AIM OF THE TASK |
Please give a word-for-word repeat of the line containing "(635, 384) = (515, 340): blue" and all lines that come after it in the entries below, ending at the last line.

MATERIAL FOR THIS EXERCISE |
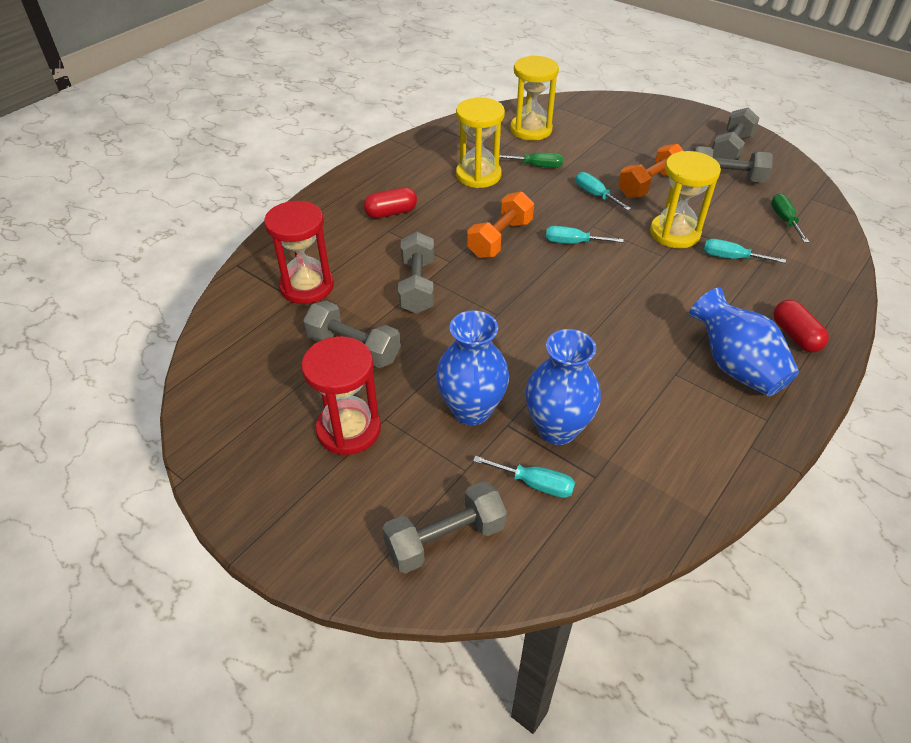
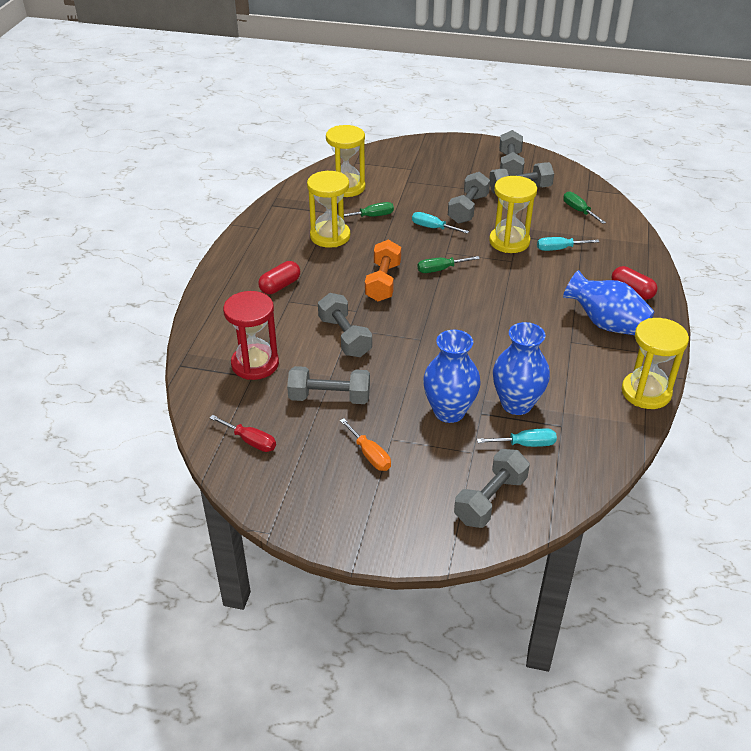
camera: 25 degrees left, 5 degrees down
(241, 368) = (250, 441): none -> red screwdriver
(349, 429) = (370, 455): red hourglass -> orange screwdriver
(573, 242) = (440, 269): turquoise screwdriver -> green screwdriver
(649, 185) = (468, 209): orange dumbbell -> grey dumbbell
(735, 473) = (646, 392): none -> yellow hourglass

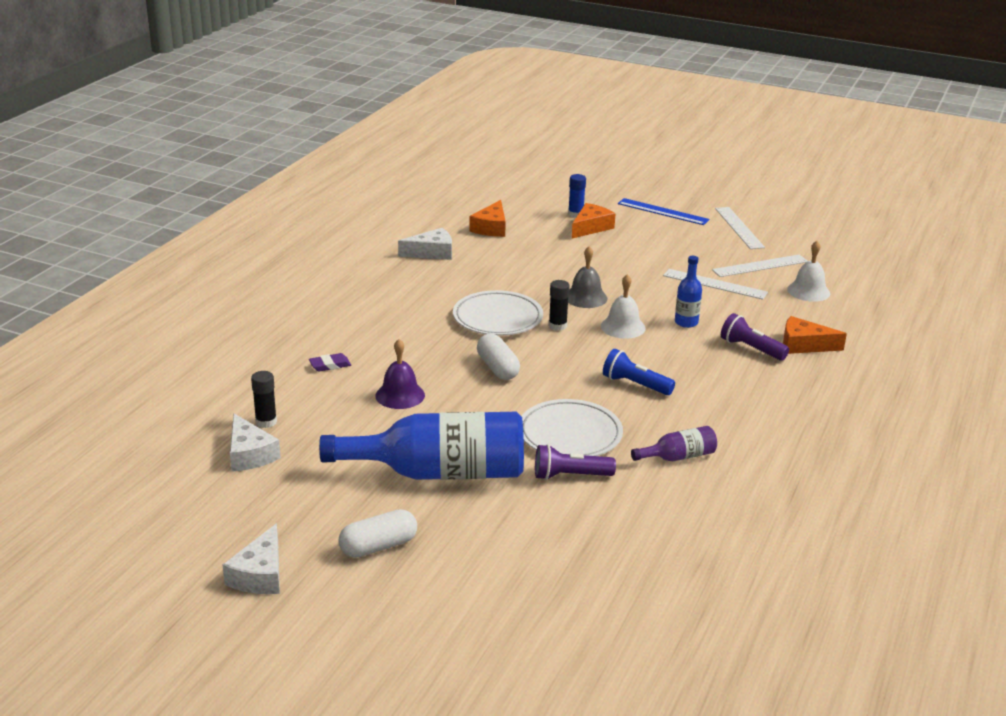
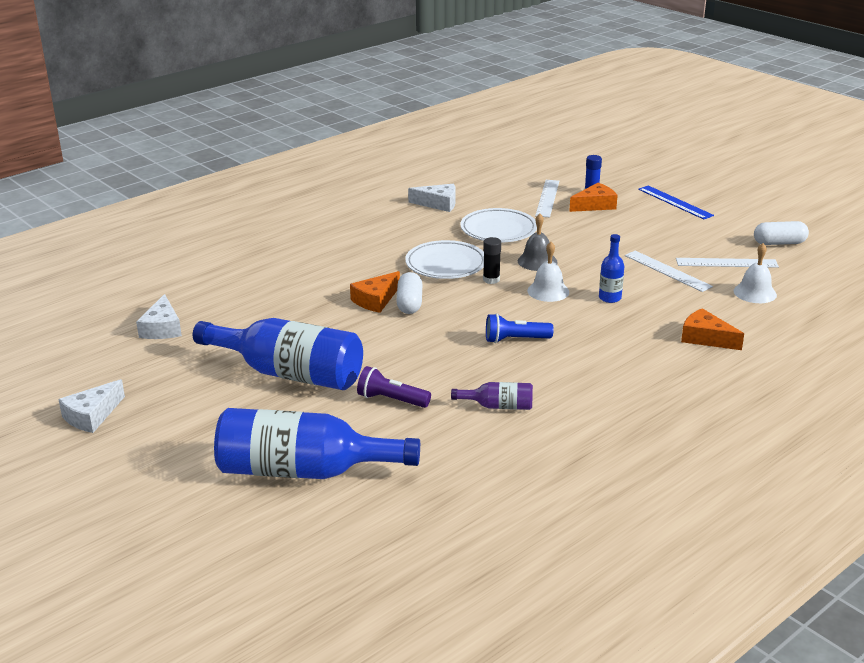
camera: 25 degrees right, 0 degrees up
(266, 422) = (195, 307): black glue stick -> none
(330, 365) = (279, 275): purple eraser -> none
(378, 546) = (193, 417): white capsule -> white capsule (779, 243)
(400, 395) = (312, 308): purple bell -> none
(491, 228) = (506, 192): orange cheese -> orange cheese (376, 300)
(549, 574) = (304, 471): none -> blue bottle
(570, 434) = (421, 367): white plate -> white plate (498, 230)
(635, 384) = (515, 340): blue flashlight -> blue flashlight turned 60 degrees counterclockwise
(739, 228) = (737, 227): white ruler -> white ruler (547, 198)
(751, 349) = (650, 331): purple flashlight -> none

COMPLETED TASK |
(635, 384) = (515, 340): blue flashlight -> blue flashlight turned 60 degrees counterclockwise
(739, 228) = (737, 227): white ruler -> white ruler (547, 198)
(751, 349) = (650, 331): purple flashlight -> none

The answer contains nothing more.